* _WORK TASK_
The expected result is the run of lines from the one containing "op=move; was=banana (golden);" to the end of the listing, copied exactly.
━━━━━━━━━━
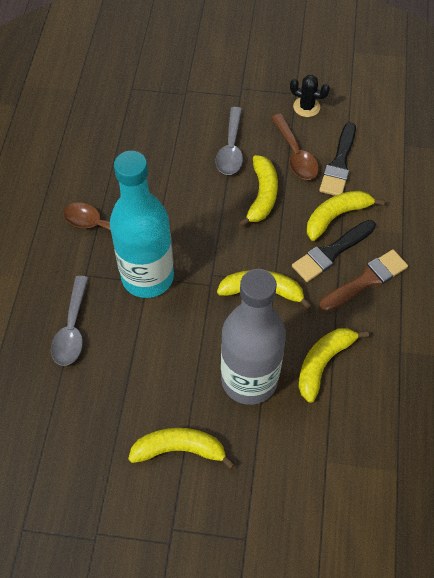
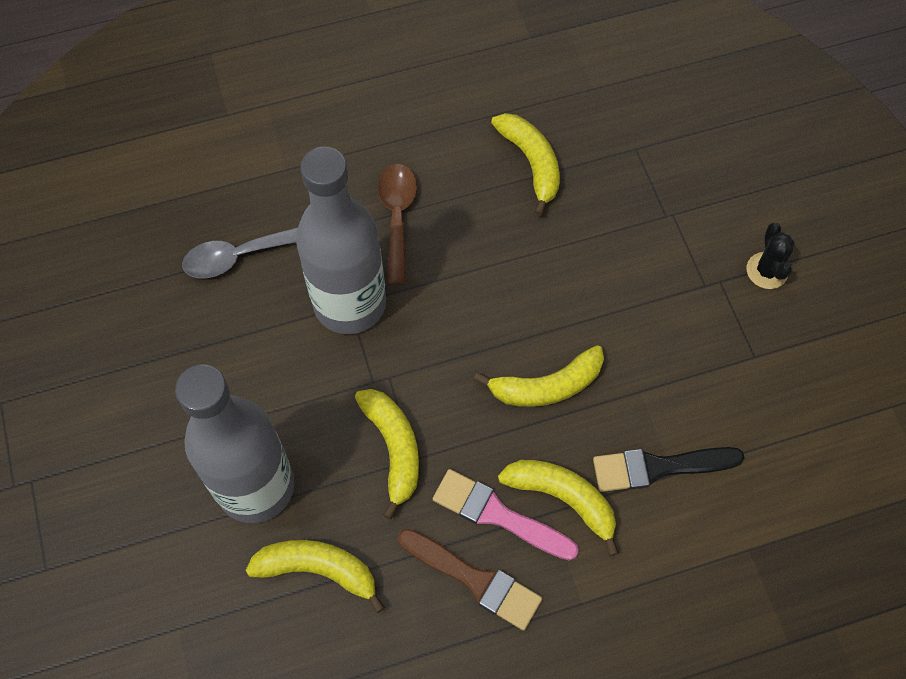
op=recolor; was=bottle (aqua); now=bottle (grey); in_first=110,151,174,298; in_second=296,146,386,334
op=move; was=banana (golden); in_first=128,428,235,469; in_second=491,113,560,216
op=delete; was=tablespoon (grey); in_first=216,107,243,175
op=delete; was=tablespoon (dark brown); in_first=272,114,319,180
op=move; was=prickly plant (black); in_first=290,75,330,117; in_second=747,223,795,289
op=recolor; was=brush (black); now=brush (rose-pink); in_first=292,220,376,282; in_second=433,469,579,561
━━━━━━━━━━
* _OUTPUT OF THE TASK_
op=move; was=banana (golden); in_first=128,428,235,469; in_second=491,113,560,216
op=delete; was=tablespoon (grey); in_first=216,107,243,175
op=delete; was=tablespoon (dark brown); in_first=272,114,319,180
op=move; was=prickly plant (black); in_first=290,75,330,117; in_second=747,223,795,289
op=recolor; was=brush (black); now=brush (rose-pink); in_first=292,220,376,282; in_second=433,469,579,561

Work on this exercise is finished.